** Aim of the task **
Reproduce exactly the lines below from the one containing "Davide: [487,331,530,365] ->" through the one containing "lesson.txt - Notepad: [322,457,569,570]", including both, and nothing else.

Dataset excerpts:
_ _ _ _
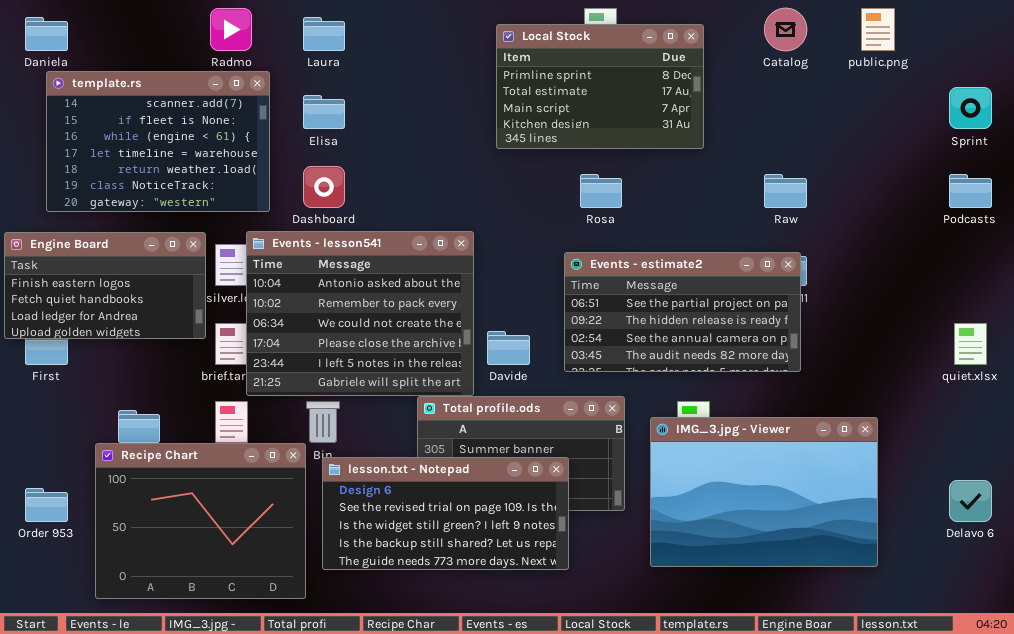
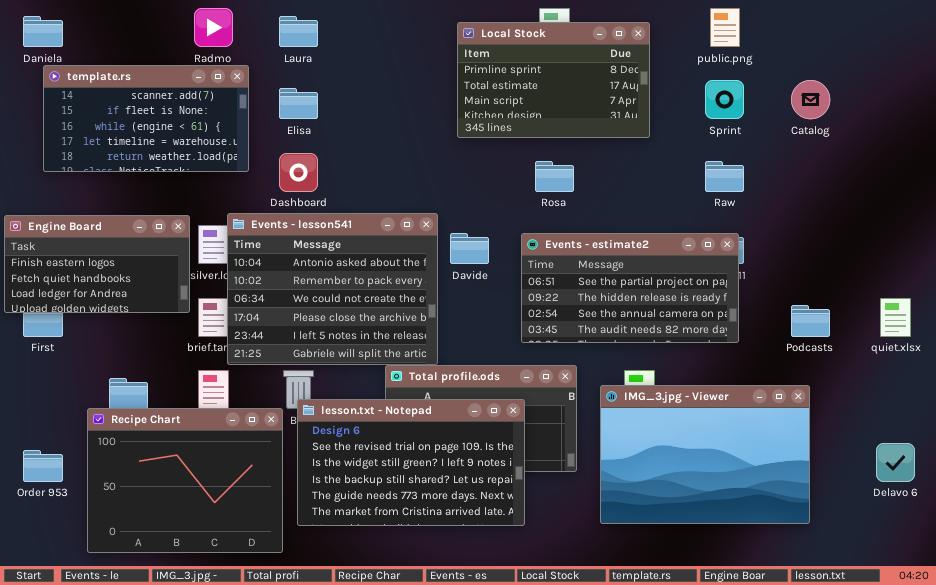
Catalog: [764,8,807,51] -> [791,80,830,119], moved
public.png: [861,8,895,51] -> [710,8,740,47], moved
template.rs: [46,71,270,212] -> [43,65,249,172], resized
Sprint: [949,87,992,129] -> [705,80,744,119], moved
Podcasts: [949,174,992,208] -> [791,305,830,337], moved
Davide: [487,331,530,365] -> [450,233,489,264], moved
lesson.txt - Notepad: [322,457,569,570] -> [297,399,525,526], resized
_ _ _ _
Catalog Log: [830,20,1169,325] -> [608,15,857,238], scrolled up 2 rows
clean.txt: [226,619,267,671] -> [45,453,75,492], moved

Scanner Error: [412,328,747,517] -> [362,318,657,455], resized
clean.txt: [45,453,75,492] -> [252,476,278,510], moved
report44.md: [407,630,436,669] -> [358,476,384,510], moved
_ _ _ _
** Answer area **
Davide: [487,331,530,365] -> [450,233,489,264], moved
lesson.txt - Notepad: [322,457,569,570] -> [297,399,525,526], resized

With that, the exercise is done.